— EXERCISE DIRECTIONS —
Return, word for word, the lines of the listing below from the one with "204 633 293>" through the one with "146 757 186>", and no other lines.

------ DATA FOR REVIEW ------

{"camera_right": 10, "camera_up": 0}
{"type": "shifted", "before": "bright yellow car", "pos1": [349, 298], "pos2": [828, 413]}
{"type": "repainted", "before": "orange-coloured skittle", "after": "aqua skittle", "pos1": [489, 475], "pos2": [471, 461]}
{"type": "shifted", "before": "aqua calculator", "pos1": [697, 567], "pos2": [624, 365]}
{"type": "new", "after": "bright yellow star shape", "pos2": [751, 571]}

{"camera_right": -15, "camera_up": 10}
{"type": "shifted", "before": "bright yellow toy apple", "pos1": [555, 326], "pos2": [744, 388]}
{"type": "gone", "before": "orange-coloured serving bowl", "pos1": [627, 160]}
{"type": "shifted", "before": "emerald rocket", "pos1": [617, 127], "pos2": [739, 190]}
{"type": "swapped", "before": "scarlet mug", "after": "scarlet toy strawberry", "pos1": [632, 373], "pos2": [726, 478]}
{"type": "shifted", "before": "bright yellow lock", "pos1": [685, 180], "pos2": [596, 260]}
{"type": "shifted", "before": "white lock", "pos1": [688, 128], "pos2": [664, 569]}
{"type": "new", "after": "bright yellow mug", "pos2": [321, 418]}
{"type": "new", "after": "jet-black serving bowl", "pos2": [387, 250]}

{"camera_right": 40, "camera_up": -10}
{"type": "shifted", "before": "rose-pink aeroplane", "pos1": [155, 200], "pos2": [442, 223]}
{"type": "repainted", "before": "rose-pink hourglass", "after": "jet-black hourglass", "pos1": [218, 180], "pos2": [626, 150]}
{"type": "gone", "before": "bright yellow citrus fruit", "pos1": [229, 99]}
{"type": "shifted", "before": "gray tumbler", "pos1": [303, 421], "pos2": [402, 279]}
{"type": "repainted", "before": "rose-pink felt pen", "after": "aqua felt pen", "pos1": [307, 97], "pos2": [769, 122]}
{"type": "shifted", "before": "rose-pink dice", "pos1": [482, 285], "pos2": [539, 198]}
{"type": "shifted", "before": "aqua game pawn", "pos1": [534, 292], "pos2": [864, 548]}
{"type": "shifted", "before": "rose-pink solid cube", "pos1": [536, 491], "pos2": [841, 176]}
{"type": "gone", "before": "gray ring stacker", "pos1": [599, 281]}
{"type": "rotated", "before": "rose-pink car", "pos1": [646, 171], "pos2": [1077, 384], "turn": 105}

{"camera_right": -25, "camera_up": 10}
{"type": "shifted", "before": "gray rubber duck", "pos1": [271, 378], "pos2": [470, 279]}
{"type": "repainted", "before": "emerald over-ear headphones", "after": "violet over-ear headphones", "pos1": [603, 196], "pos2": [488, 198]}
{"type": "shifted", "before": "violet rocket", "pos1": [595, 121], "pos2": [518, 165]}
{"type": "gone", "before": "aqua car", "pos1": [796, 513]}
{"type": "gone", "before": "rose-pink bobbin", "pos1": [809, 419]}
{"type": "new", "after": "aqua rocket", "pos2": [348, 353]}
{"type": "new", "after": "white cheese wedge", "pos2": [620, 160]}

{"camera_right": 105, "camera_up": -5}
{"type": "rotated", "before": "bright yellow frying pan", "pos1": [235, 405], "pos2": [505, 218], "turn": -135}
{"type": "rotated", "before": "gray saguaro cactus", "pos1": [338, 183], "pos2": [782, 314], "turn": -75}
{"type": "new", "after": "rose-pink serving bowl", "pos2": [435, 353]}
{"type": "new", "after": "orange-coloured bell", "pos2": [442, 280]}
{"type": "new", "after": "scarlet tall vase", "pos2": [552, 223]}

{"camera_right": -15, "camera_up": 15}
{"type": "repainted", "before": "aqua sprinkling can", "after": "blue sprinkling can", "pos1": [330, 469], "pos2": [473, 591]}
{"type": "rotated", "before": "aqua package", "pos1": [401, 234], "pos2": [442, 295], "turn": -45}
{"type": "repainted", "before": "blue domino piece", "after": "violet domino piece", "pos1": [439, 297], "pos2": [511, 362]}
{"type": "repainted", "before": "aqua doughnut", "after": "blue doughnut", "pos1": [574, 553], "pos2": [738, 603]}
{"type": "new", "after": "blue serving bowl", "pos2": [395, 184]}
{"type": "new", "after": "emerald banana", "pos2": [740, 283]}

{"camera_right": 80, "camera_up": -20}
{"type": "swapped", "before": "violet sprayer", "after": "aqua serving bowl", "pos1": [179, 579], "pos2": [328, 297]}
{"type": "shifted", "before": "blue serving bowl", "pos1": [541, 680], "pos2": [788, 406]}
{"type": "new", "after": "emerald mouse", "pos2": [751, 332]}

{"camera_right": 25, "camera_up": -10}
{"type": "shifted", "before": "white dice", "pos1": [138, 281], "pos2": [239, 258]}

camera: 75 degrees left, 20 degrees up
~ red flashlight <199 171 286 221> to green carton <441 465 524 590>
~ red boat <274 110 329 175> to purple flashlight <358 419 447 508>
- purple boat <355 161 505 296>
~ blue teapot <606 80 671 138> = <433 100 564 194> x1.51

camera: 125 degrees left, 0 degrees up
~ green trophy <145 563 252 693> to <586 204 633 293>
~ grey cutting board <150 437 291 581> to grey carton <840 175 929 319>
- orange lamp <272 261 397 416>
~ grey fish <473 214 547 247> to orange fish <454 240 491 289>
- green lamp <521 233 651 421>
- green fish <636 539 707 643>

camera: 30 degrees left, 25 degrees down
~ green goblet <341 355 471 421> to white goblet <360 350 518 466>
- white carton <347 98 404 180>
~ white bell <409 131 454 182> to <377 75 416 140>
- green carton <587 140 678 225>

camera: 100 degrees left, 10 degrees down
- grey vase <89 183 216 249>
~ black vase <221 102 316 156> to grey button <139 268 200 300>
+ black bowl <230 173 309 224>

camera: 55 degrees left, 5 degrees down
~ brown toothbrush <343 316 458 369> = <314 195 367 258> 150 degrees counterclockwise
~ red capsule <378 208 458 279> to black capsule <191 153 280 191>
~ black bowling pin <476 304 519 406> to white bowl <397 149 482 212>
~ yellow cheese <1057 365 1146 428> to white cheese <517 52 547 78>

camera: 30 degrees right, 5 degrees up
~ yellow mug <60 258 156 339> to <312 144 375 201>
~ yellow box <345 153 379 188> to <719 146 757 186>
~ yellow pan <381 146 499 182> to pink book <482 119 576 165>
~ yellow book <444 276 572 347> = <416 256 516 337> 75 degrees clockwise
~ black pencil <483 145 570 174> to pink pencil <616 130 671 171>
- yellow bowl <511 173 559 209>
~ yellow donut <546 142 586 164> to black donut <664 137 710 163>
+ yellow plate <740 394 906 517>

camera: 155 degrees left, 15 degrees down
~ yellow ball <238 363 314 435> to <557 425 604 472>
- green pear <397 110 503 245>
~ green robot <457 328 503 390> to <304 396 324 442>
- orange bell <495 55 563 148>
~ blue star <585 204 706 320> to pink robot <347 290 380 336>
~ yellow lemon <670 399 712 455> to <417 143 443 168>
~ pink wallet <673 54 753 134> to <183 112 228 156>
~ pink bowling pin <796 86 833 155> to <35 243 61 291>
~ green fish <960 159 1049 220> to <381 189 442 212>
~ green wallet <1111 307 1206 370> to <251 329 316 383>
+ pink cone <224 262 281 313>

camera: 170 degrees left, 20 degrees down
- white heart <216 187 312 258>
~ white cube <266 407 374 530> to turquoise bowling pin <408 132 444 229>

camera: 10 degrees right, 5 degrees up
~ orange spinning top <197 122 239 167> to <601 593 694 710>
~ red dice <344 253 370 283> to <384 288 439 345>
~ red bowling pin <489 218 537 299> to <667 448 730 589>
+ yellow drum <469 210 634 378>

------

— RESPONSE BELOW —
~ green trophy <145 563 252 693> to <586 204 633 293>
~ grey cutting board <150 437 291 581> to grey carton <840 175 929 319>
- orange lamp <272 261 397 416>
~ grey fish <473 214 547 247> to orange fish <454 240 491 289>
- green lamp <521 233 651 421>
- green fish <636 539 707 643>

camera: 30 degrees left, 25 degrees down
~ green goblet <341 355 471 421> to white goblet <360 350 518 466>
- white carton <347 98 404 180>
~ white bell <409 131 454 182> to <377 75 416 140>
- green carton <587 140 678 225>

camera: 100 degrees left, 10 degrees down
- grey vase <89 183 216 249>
~ black vase <221 102 316 156> to grey button <139 268 200 300>
+ black bowl <230 173 309 224>

camera: 55 degrees left, 5 degrees down
~ brown toothbrush <343 316 458 369> = <314 195 367 258> 150 degrees counterclockwise
~ red capsule <378 208 458 279> to black capsule <191 153 280 191>
~ black bowling pin <476 304 519 406> to white bowl <397 149 482 212>
~ yellow cheese <1057 365 1146 428> to white cheese <517 52 547 78>

camera: 30 degrees right, 5 degrees up
~ yellow mug <60 258 156 339> to <312 144 375 201>
~ yellow box <345 153 379 188> to <719 146 757 186>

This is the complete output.